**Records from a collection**
=-=-=
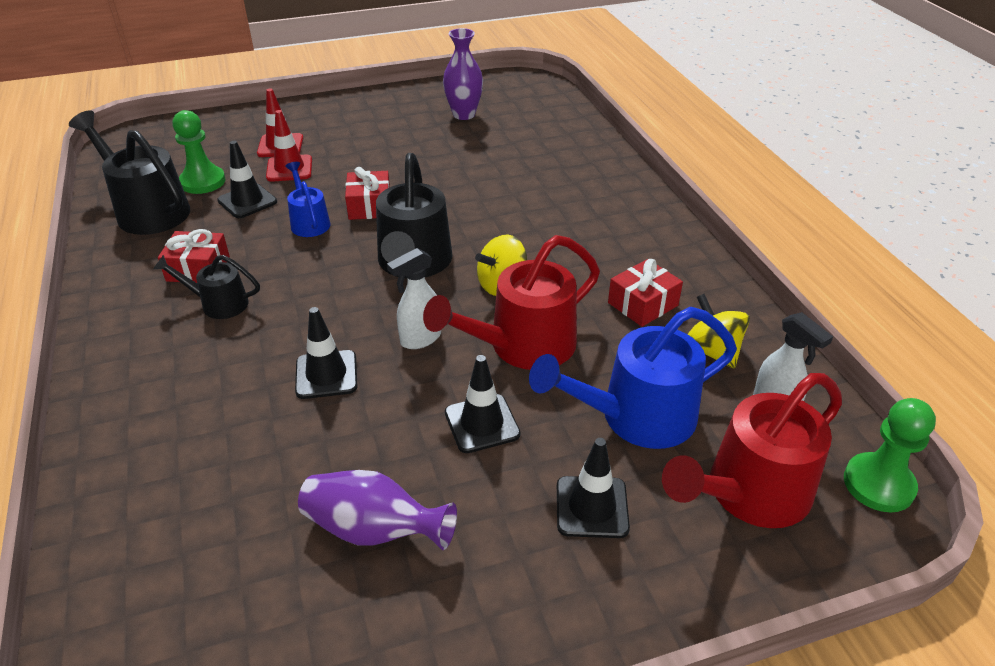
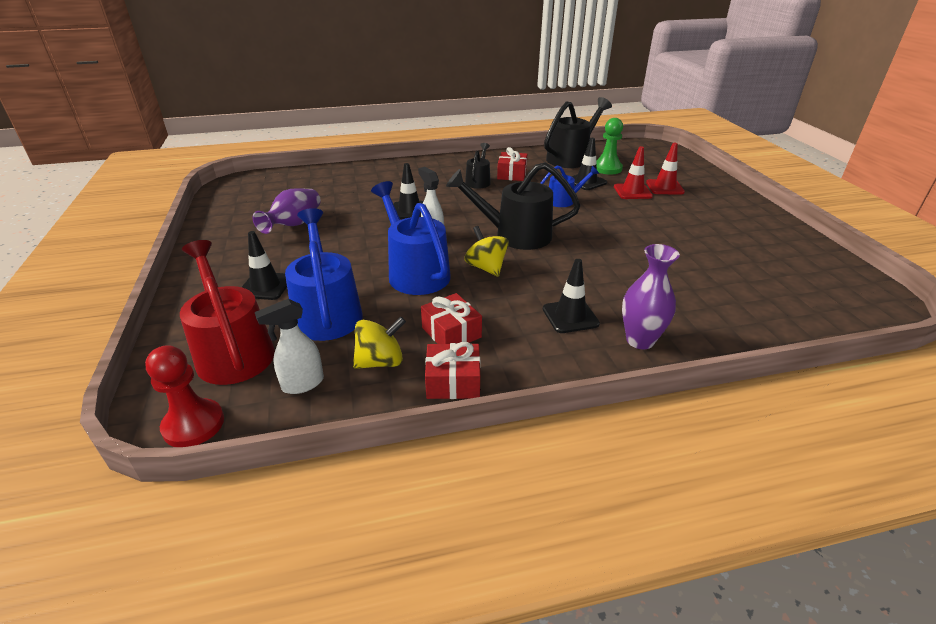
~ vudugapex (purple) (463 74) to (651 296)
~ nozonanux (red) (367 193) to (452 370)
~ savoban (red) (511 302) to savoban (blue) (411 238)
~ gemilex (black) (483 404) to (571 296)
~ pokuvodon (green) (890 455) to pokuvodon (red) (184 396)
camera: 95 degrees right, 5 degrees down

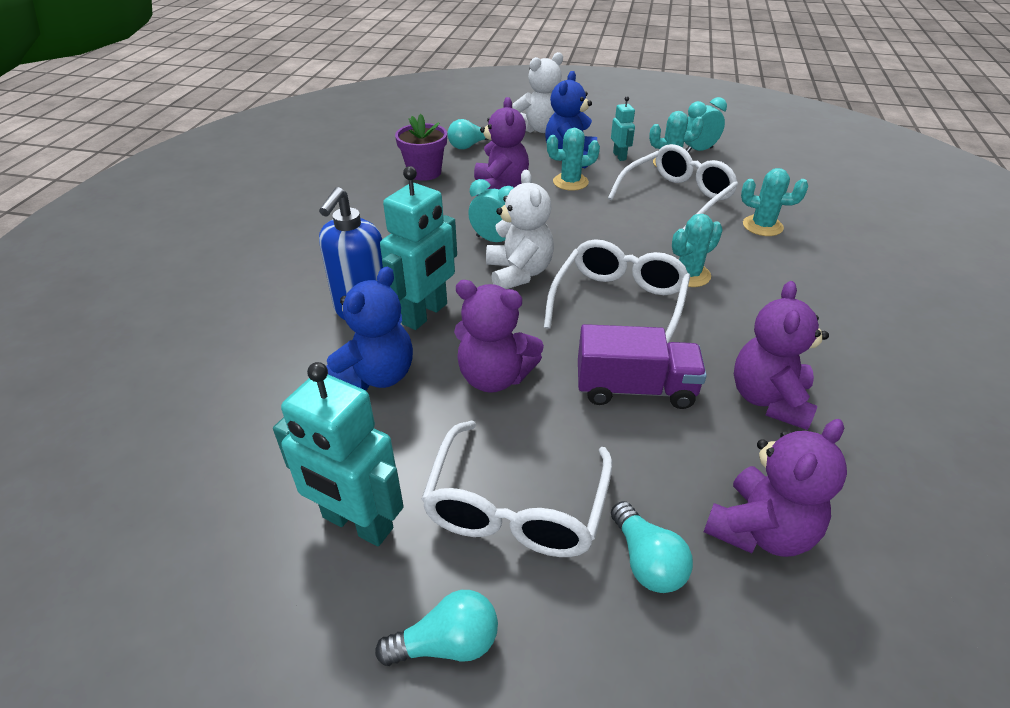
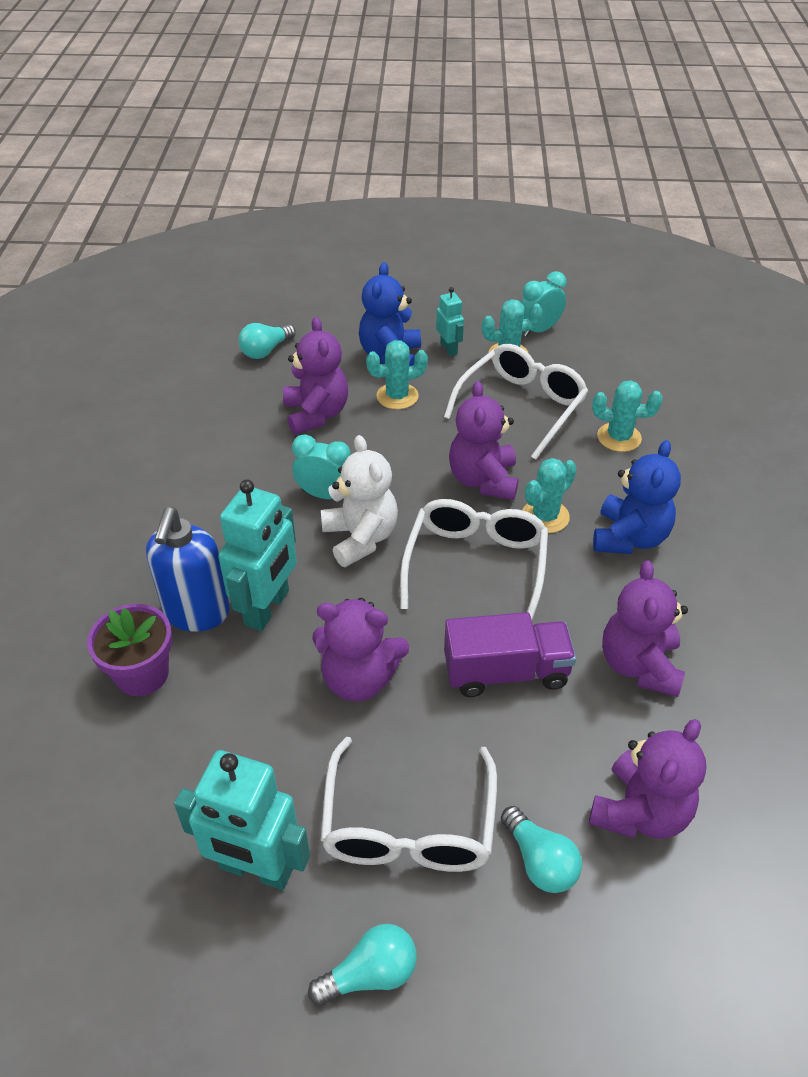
- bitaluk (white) (538 92)
~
=-=-=
**Work required**
Take the records above and transcribe them exactly, dropping every picture.

**Written reply**
~ vudugapex (purple) (463 74) to (651 296)
~ nozonanux (red) (367 193) to (452 370)
~ savoban (red) (511 302) to savoban (blue) (411 238)
~ gemilex (black) (483 404) to (571 296)
~ pokuvodon (green) (890 455) to pokuvodon (red) (184 396)
camera: 95 degrees right, 5 degrees down

- bitaluk (white) (538 92)
~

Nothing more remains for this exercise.